* _RECORDS FOR THE TASK_:
------------------------------------

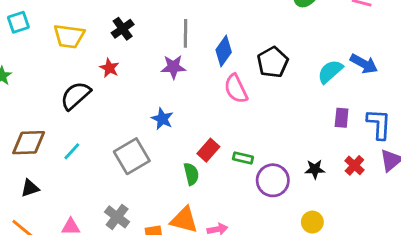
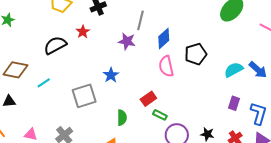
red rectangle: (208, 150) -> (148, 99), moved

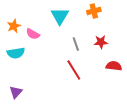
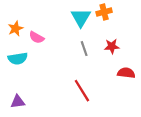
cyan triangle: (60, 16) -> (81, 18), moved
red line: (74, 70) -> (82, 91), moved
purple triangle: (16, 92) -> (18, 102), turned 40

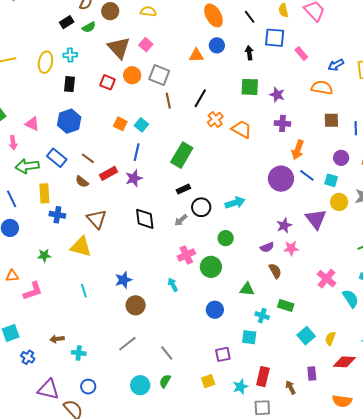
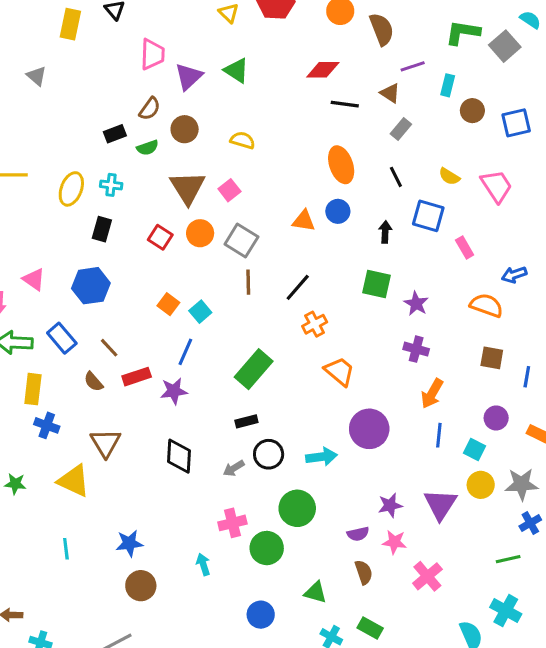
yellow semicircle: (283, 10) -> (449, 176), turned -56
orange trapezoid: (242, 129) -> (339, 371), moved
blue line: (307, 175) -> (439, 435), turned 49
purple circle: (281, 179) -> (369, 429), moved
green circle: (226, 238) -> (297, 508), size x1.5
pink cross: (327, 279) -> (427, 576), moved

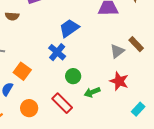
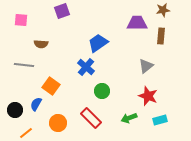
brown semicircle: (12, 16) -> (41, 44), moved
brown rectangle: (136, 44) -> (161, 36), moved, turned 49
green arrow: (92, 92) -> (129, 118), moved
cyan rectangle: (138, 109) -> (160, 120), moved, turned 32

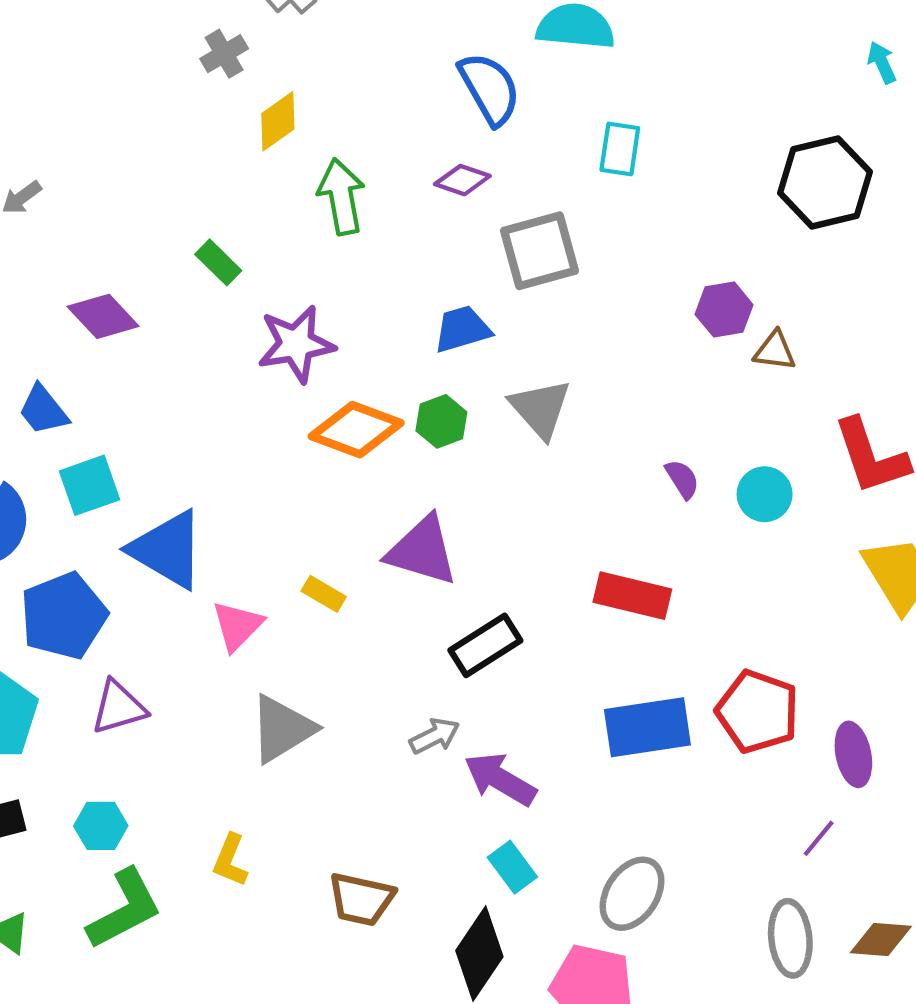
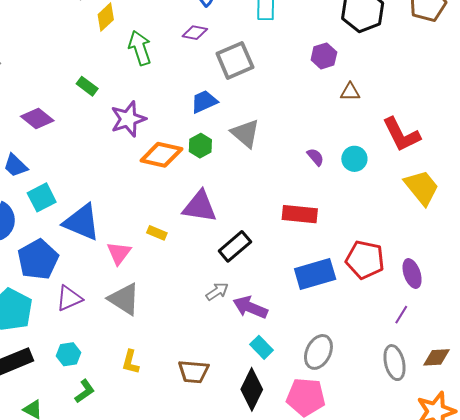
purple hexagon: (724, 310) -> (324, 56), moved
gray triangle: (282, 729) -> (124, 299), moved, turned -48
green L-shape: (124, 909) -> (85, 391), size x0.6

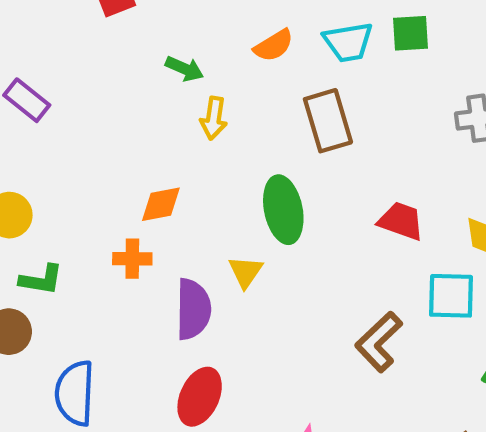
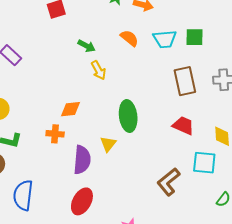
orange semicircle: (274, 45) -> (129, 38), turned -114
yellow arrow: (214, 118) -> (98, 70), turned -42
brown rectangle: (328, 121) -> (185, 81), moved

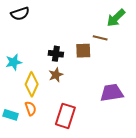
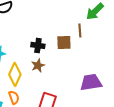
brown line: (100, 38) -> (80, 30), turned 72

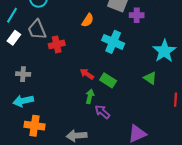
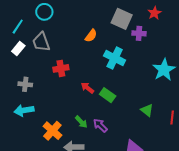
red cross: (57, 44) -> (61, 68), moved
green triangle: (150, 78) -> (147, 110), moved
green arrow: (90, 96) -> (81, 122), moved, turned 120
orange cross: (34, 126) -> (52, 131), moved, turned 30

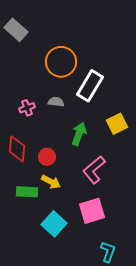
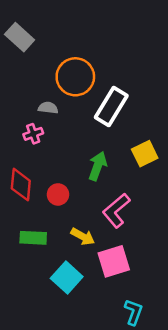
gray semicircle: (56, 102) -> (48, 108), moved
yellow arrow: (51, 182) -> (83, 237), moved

------------------------------------

* _TASK INSTRUCTIONS_: Print out all the material word for word but exclude any images.

* _RESPONSE AREA_:
red rectangle: (208, 150) -> (148, 99), moved

cyan triangle: (60, 16) -> (81, 18), moved
red line: (74, 70) -> (82, 91), moved
purple triangle: (16, 92) -> (18, 102), turned 40

yellow semicircle: (283, 10) -> (449, 176), turned -56
orange trapezoid: (242, 129) -> (339, 371), moved
blue line: (307, 175) -> (439, 435), turned 49
purple circle: (281, 179) -> (369, 429), moved
green circle: (226, 238) -> (297, 508), size x1.5
pink cross: (327, 279) -> (427, 576), moved

brown semicircle: (12, 16) -> (41, 44), moved
brown rectangle: (136, 44) -> (161, 36), moved, turned 49
green arrow: (92, 92) -> (129, 118), moved
cyan rectangle: (138, 109) -> (160, 120), moved, turned 32

purple hexagon: (724, 310) -> (324, 56), moved
gray triangle: (282, 729) -> (124, 299), moved, turned -48
green L-shape: (124, 909) -> (85, 391), size x0.6

orange semicircle: (274, 45) -> (129, 38), turned -114
yellow arrow: (214, 118) -> (98, 70), turned -42
brown rectangle: (328, 121) -> (185, 81), moved

brown line: (100, 38) -> (80, 30), turned 72

red cross: (57, 44) -> (61, 68), moved
green triangle: (150, 78) -> (147, 110), moved
green arrow: (90, 96) -> (81, 122), moved, turned 120
orange cross: (34, 126) -> (52, 131), moved, turned 30

gray semicircle: (56, 102) -> (48, 108), moved
yellow arrow: (51, 182) -> (83, 237), moved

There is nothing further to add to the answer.